Exercise input.
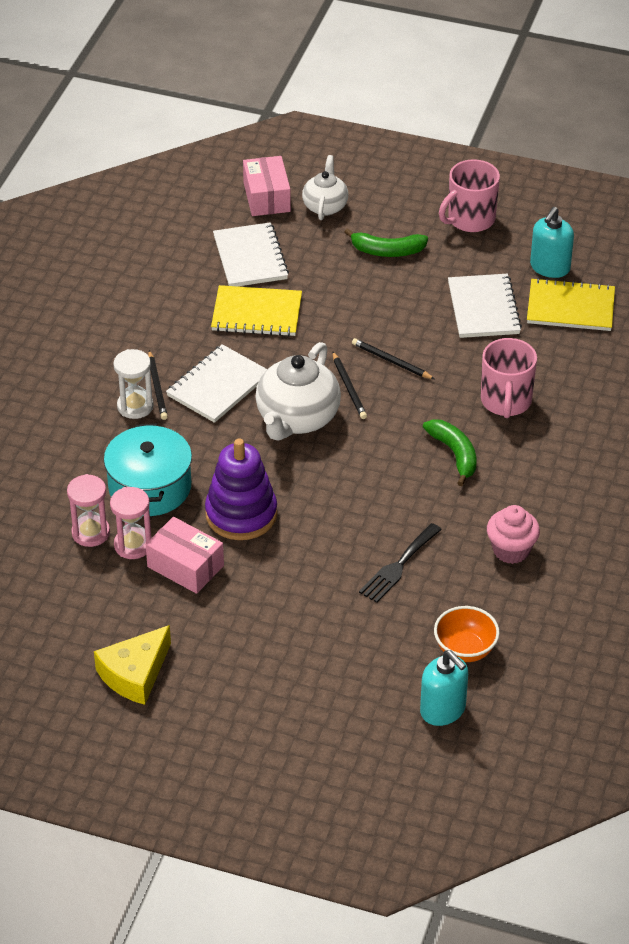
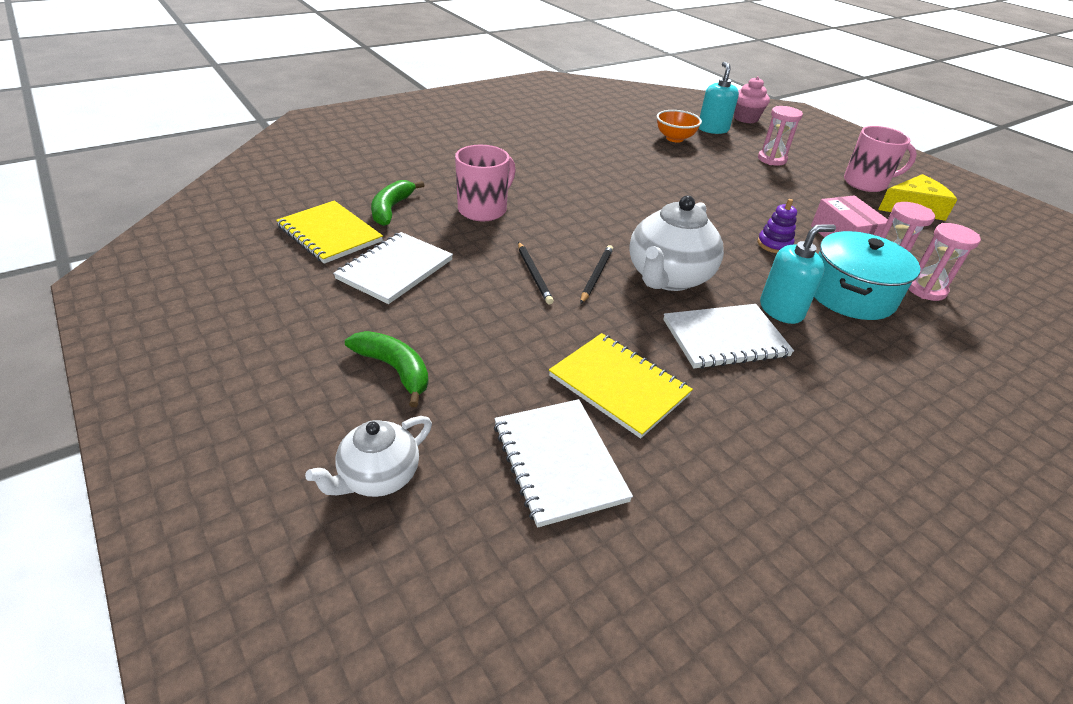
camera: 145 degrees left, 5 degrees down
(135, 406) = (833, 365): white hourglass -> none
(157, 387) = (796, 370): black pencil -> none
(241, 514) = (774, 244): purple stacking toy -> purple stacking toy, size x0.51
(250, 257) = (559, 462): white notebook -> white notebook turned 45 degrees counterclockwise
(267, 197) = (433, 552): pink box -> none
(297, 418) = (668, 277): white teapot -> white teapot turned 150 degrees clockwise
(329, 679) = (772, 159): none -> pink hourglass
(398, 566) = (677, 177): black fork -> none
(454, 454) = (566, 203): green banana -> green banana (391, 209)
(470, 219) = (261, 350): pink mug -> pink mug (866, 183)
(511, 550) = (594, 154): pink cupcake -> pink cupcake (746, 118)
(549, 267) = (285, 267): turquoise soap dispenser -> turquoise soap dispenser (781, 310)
---
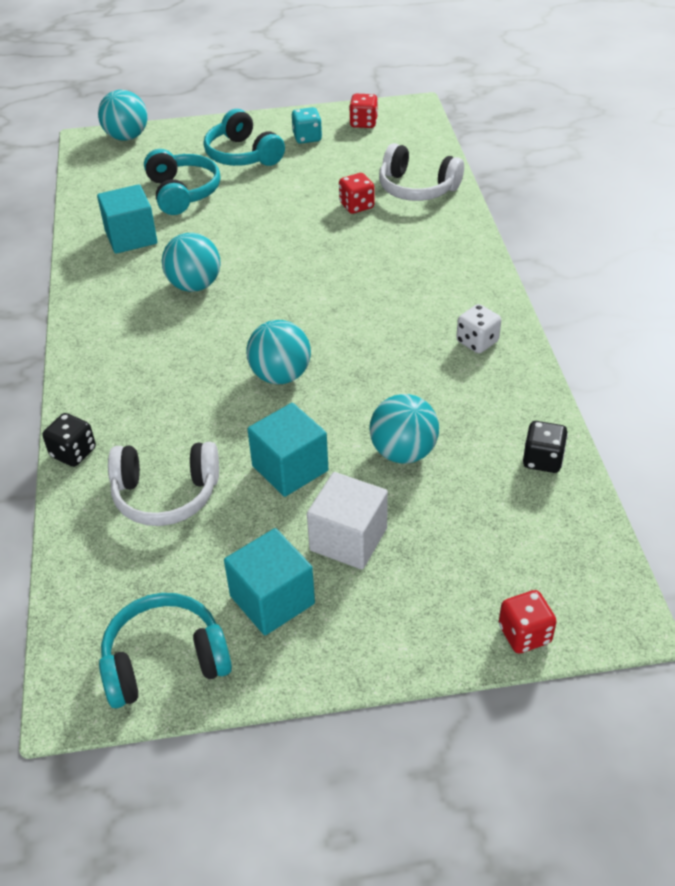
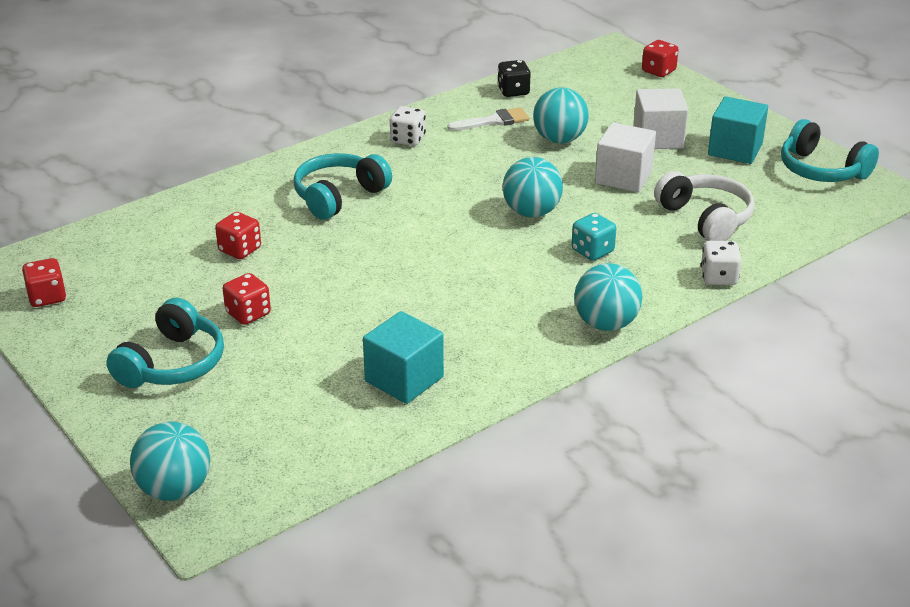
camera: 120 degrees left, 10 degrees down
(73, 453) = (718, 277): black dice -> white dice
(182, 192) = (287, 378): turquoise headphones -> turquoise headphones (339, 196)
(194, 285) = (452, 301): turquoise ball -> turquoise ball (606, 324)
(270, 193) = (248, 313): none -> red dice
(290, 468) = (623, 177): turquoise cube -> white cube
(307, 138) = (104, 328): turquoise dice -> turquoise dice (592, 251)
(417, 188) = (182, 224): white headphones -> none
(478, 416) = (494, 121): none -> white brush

Your assignment. In the entries above, find the line with "(297, 418) = (668, 277): white" and the line with "(549, 267) = (285, 267): turquoise", then restate word for word both of them and every line between, with nothing more.

Solution.
(297, 418) = (668, 277): white teapot -> white teapot turned 150 degrees clockwise
(329, 679) = (772, 159): none -> pink hourglass
(398, 566) = (677, 177): black fork -> none
(454, 454) = (566, 203): green banana -> green banana (391, 209)
(470, 219) = (261, 350): pink mug -> pink mug (866, 183)
(511, 550) = (594, 154): pink cupcake -> pink cupcake (746, 118)
(549, 267) = (285, 267): turquoise soap dispenser -> turquoise soap dispenser (781, 310)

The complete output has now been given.